→ **HOW TO COMPLETE THIS TASK**: Establish how many lines of the material below contain the string "blue". Return that number by itself.
[RECORDS — start]
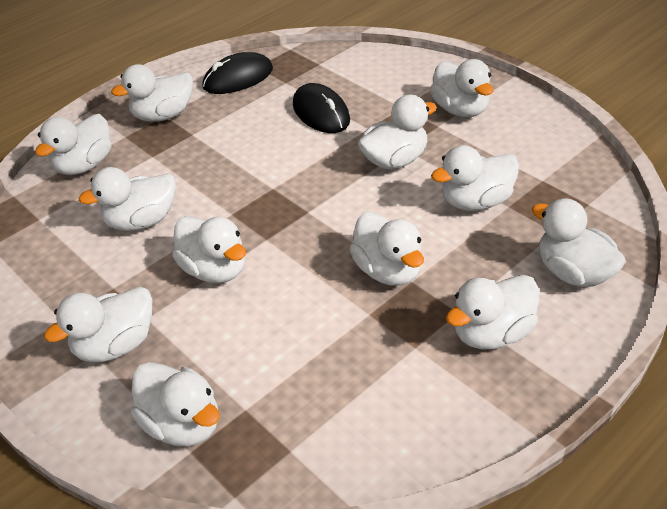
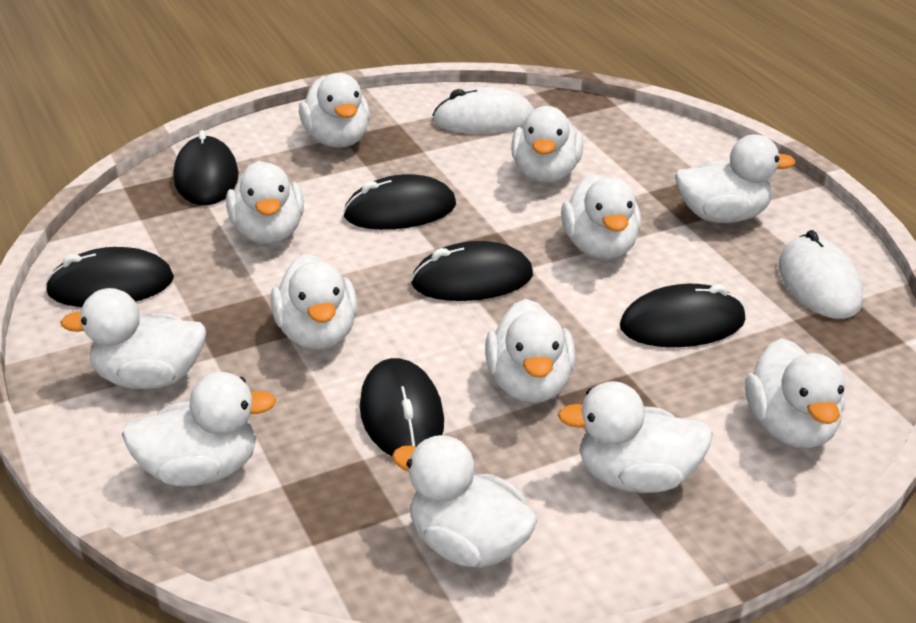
black mouse: [202,52,273,94] [293,83,350,133] = 2 -> [45,247,174,307] [174,130,239,205] [343,174,456,230] [360,358,444,456] [411,241,533,301] [620,284,746,347] = 6
white mouse: none = 0 -> [432,87,534,134] [779,230,863,319] = 2

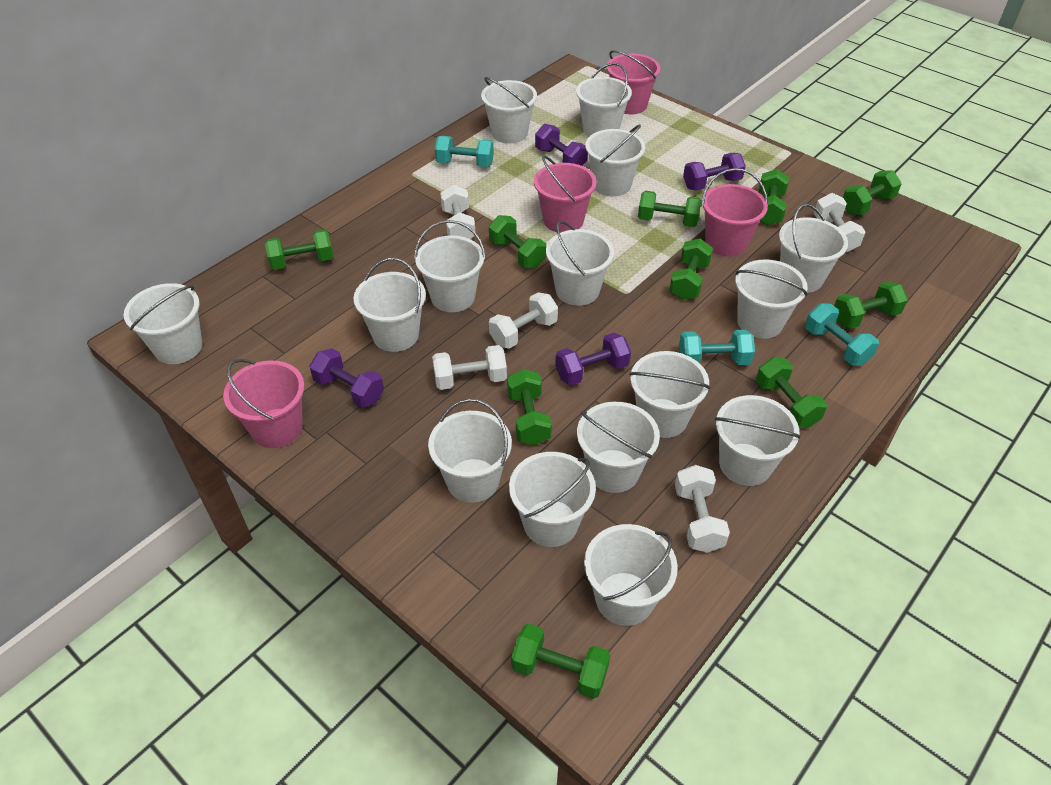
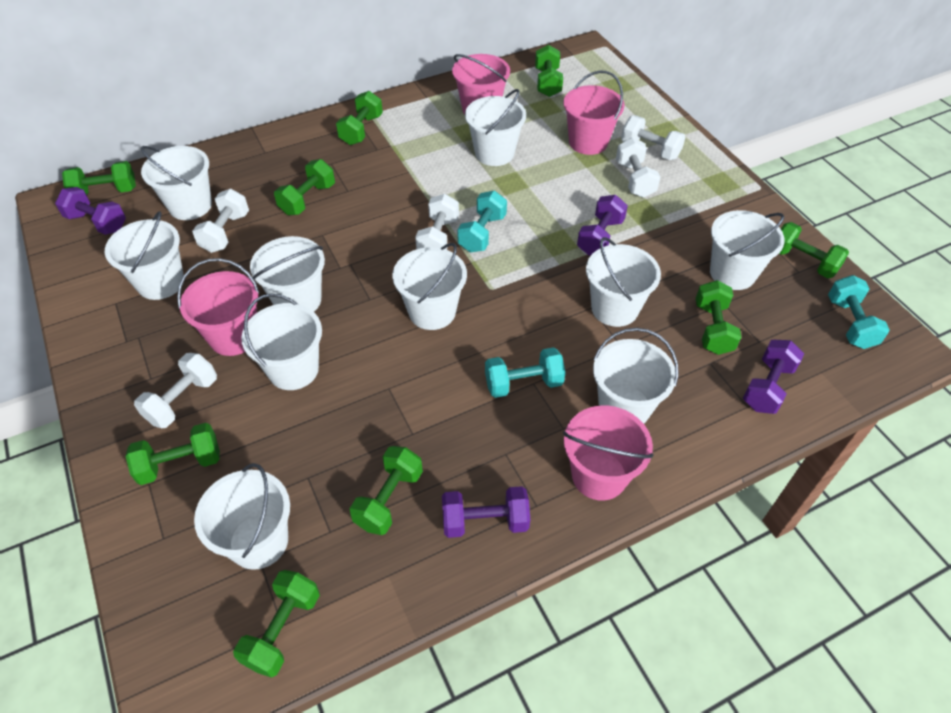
green dumbbell: [265,229,333,270] [489,215,546,268] [507,369,552,445] [511,624,610,699] [638,191,701,227] [669,239,713,300] [756,357,827,428] [759,169,789,226] [834,282,908,329] [843,171,902,215] = 10 -> [62,161,136,195] [126,423,220,485] [233,570,320,678] [274,159,335,215] [336,91,383,145] [350,446,423,535] [535,45,563,97] [696,280,741,355] [779,222,849,278] = 9
white bucket: [124,283,202,364] [354,258,426,352] [414,220,485,312] [428,399,512,503] [481,77,537,144] [509,452,596,547] [546,221,614,306] [576,63,632,136] [577,402,660,493] [584,524,678,626] [585,124,645,196] [629,351,710,438] [715,395,801,486] [735,260,808,339] [779,204,848,293] = 15 -> [105,211,184,300] [141,146,212,220] [194,463,290,570] [241,293,322,390] [250,236,325,312] [392,243,467,330] [465,89,526,166] [586,237,661,327] [593,328,679,424] [710,210,785,290] = 10

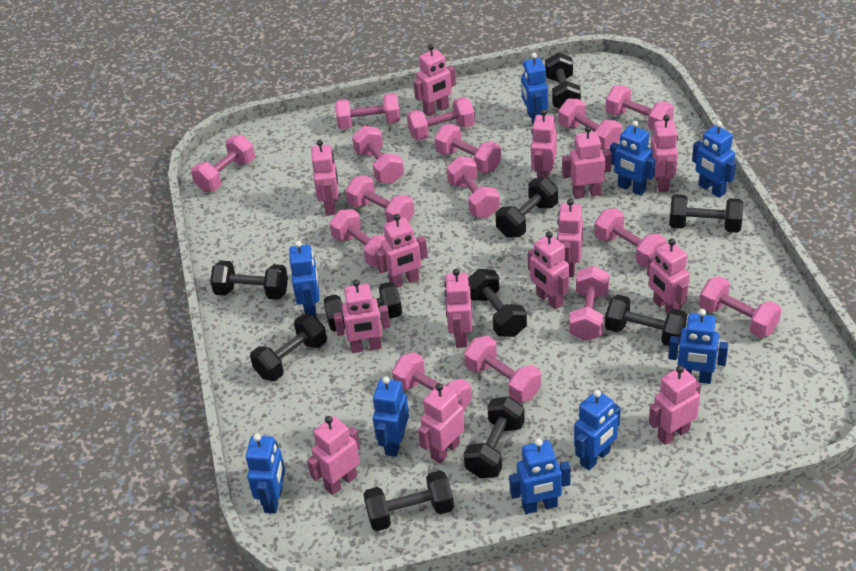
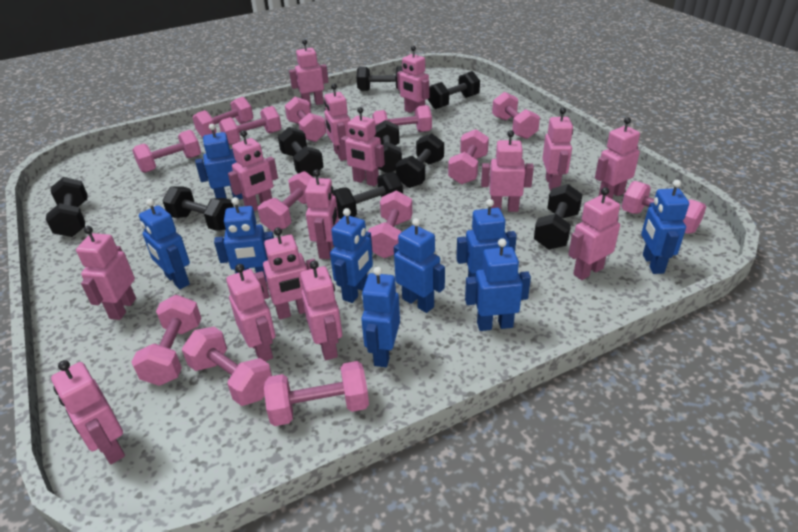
black dumbbell: [210,261,288,300] [250,314,327,381] [323,282,402,332] [363,470,454,531] [464,396,525,478] [468,269,527,337] [496,178,558,237] [545,52,581,108] [605,295,687,346] [669,194,743,233] = 10 -> [46,177,88,237] [162,187,234,231] [278,127,324,177] [333,172,403,219] [357,66,403,91] [375,120,402,173] [396,133,444,188] [428,71,480,109] [534,184,583,250] = 9
pink dumbbell: [191,135,255,192] [330,209,386,267] [335,93,400,129] [346,175,414,223] [352,126,404,184] [392,352,472,411] [407,97,475,140] [434,124,501,173] [447,156,500,218] [464,336,541,403] [558,99,622,150] [569,266,609,341] [594,208,667,267] [606,85,674,131] [699,276,781,338] = 15 -> [131,295,201,386] [132,130,201,173] [182,327,272,406] [193,97,253,138] [219,106,281,145] [258,171,314,232] [264,361,369,426] [285,97,326,142] [368,190,412,258] [372,105,432,132] [448,129,489,185] [492,92,540,139] [621,181,706,234] = 13
pink robot: [307,416,360,495] [311,140,339,215] [334,280,390,353] [376,214,428,288] [414,44,456,116] [418,383,465,463] [445,269,473,348] [528,231,569,310] [531,109,557,179] [557,199,583,277] [562,126,612,199] [647,239,690,314] [649,365,701,445] [651,115,678,192] = 14 -> [51,360,125,464] [76,226,136,320] [226,264,276,362] [228,130,278,211] [254,227,315,320] [289,39,329,106] [300,260,342,360] [305,169,339,259] [324,84,350,161] [341,107,385,186] [397,46,429,114] [481,130,534,212] [542,108,573,191] [568,187,620,280] [595,117,640,199] = 15

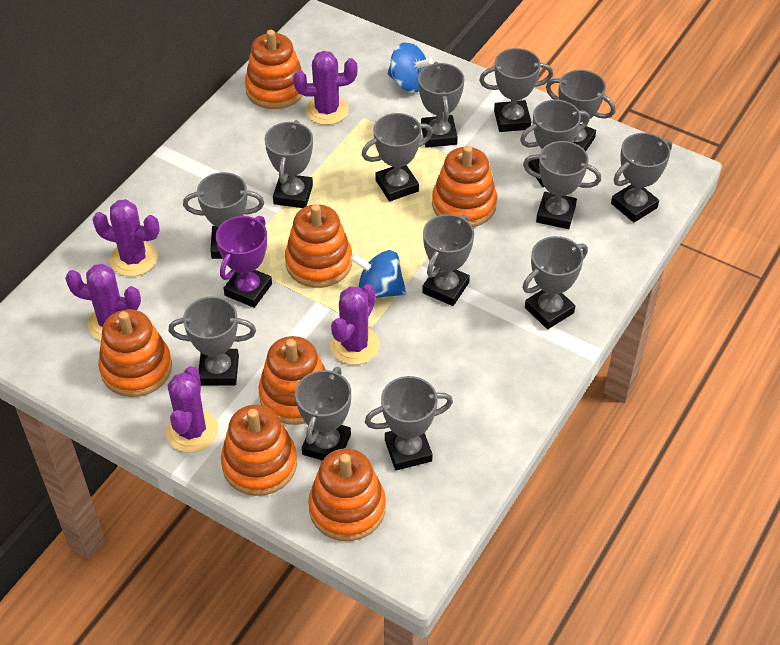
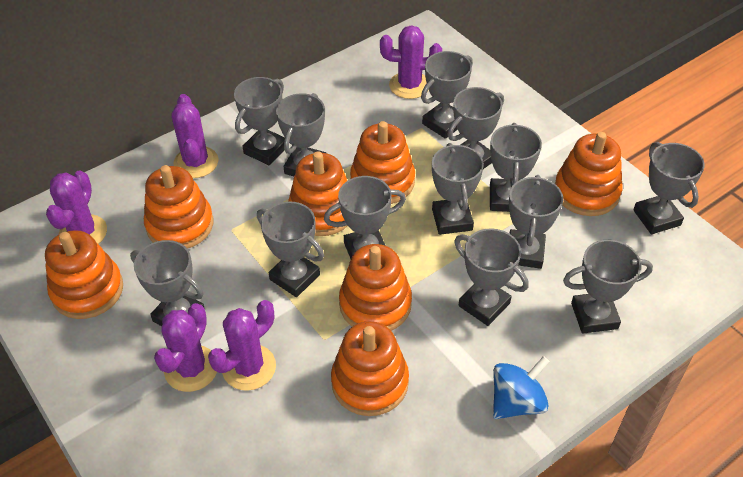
blue spinning top: [350,250,407,299] [387,42,433,93] = 2 -> [493,356,550,419] = 1
grey trophy: [169,296,256,386] [183,172,264,259] [265,120,313,208] [295,367,351,461] [362,113,433,201] [365,376,453,470] [418,62,464,148] [422,214,474,306] [479,48,553,132] [520,100,590,187] [522,236,588,329] [523,141,601,229] [546,70,615,151] [611,133,672,222] = 14 -> [130,240,205,326] [234,77,285,165] [257,201,324,297] [276,93,326,176] [324,176,406,259] [421,51,473,139] [432,143,484,235] [447,87,504,169] [454,228,529,326] [490,123,542,212] [509,175,563,269] [563,240,653,334] [633,142,705,234] = 13
purple trophy: [216,216,272,308] = 1 -> none = 0

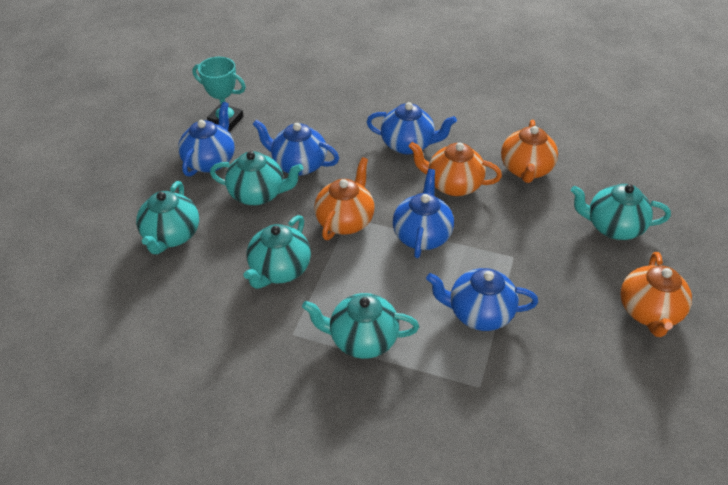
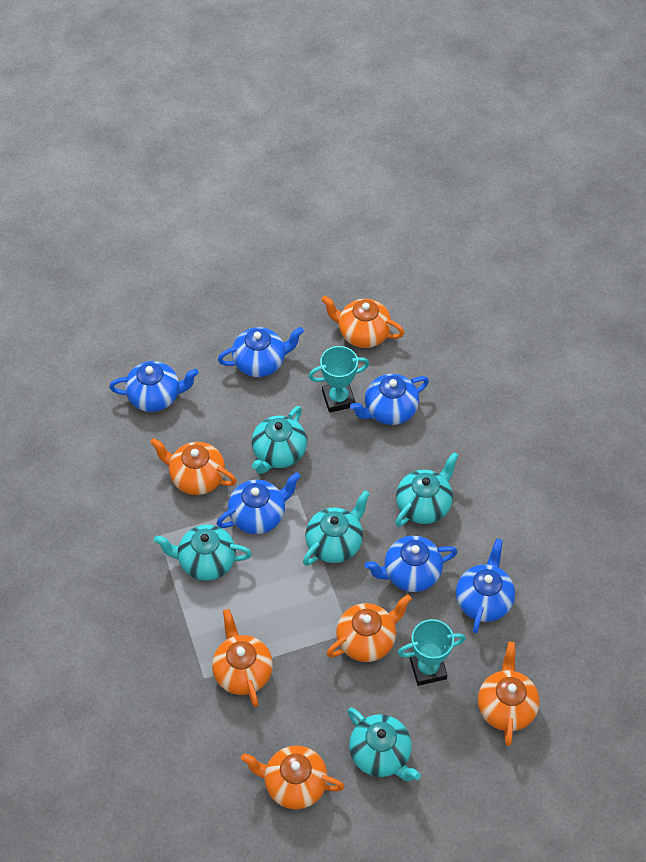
blue teapot: [178,102,235,177] [253,120,339,176] [367,102,457,154] [393,169,454,258] [426,268,538,331] = 5 -> [109,361,199,412] [217,472,301,534] [218,327,304,377] [350,374,429,425] [365,536,457,592] [456,539,515,634] = 6
orange teapot: [314,157,375,240] [409,142,502,196] [501,120,558,183] [621,252,692,337] = 4 -> [150,438,237,495] [212,609,273,707] [241,745,345,809] [321,296,404,348] [327,594,412,662] [478,642,540,746] = 6
turquoise trophy: [192,57,246,131] = 1 -> [309,346,369,413] [398,619,466,686] = 2

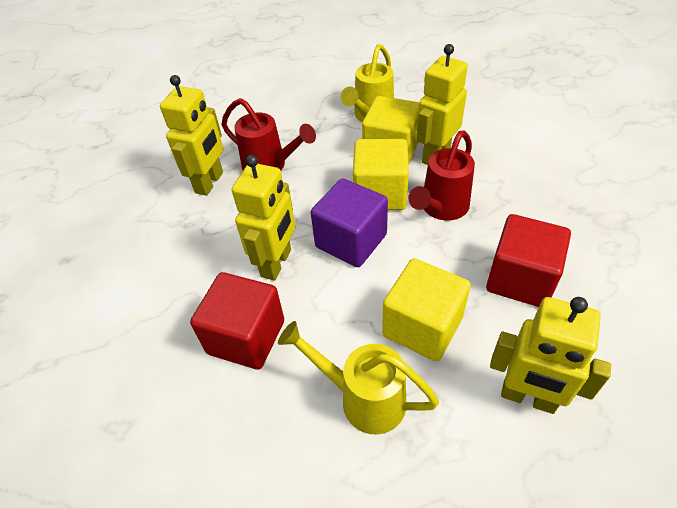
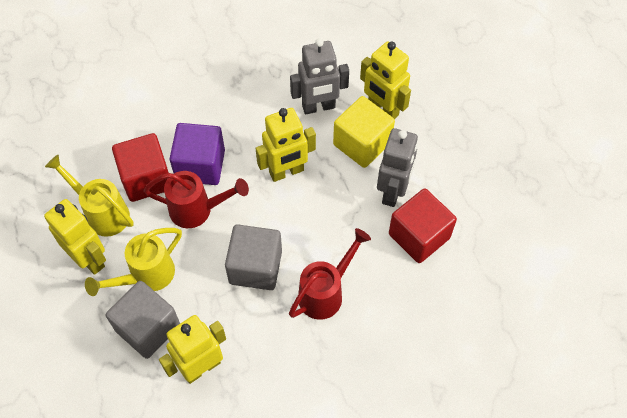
grey cube: none = 0 -> [106,281,180,359] [225,224,282,290] = 2
grey robot: none = 0 -> [290,38,349,114] [377,128,418,207] = 2
yellow cube: [353,139,409,210] [362,96,419,166] [382,258,471,361] = 3 -> [333,96,395,168] = 1

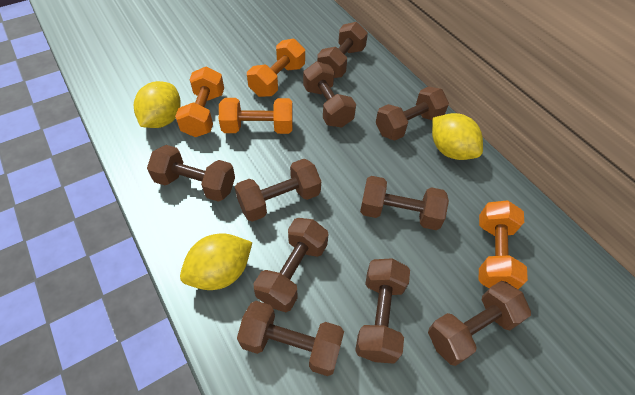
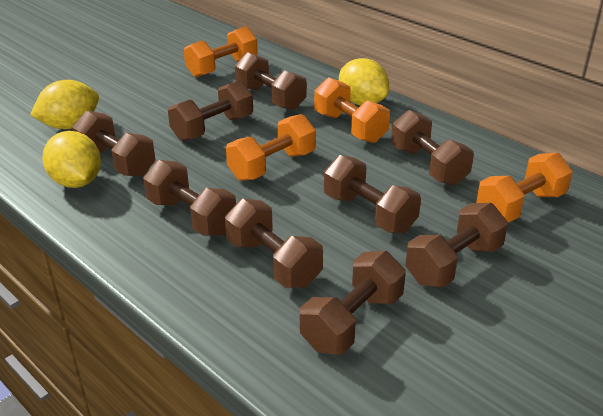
brown dumbbell: [147,145,235,202] [235,159,321,222] [237,301,344,376] [253,218,329,312] [303,62,356,128] [317,22,368,78] [355,258,410,364] [360,176,449,230] [376,86,449,141] [428,281,531,366] = 10 -> [72,111,156,177] [143,160,236,236] [168,80,253,141] [225,199,323,288] [235,52,307,110] [300,251,406,354] [324,155,421,233] [391,110,474,185] [405,203,508,287] = 9

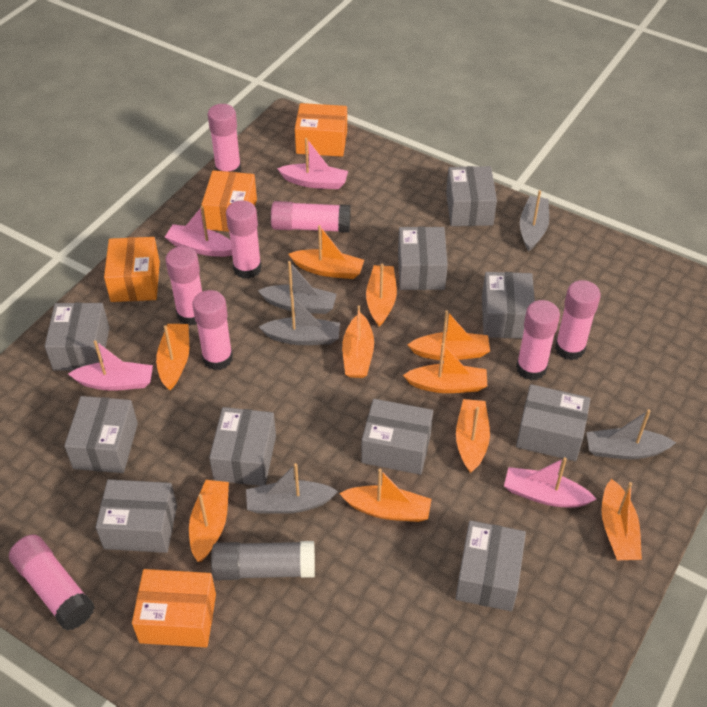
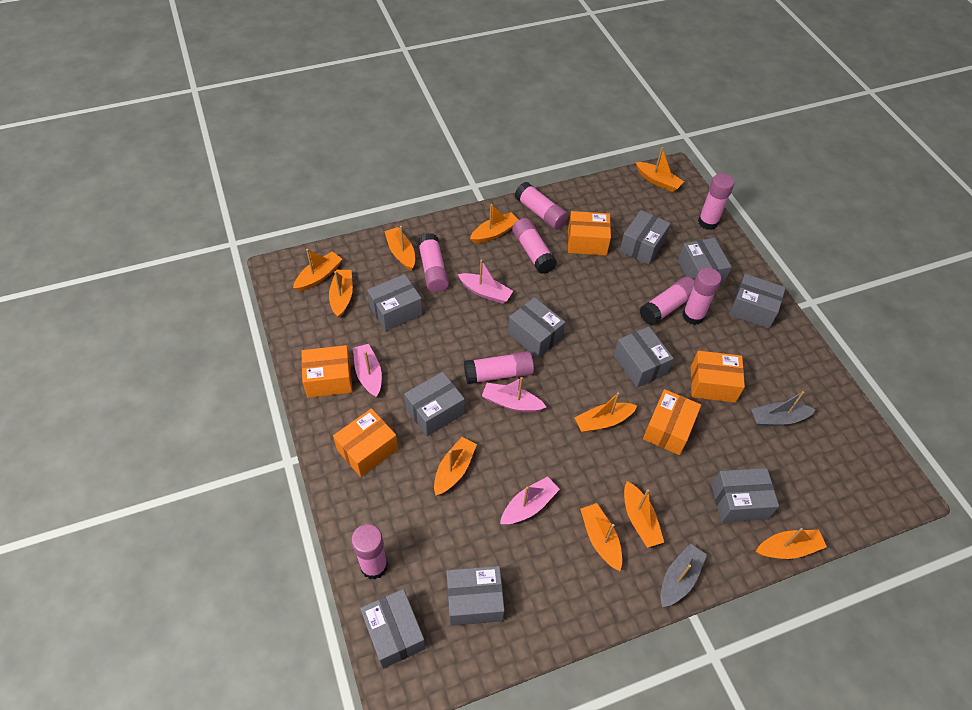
grey boat: [246,463,338,514] [258,261,337,314] [259,295,340,345] [520,190,549,251] [586,410,676,459] = 5 -> [660,543,707,607] [751,391,816,426] = 2
grey glue stick: [211,541,315,580] = 1 -> none = 0
orange box: [104,237,160,302] [132,569,216,647] [201,170,257,232] [295,103,347,157] = 4 -> [301,345,353,398] [333,408,398,477] [568,211,611,256] [643,389,701,455] [691,351,745,403] = 5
[RECORDS — finish]
→ **THE ANSWER**: 2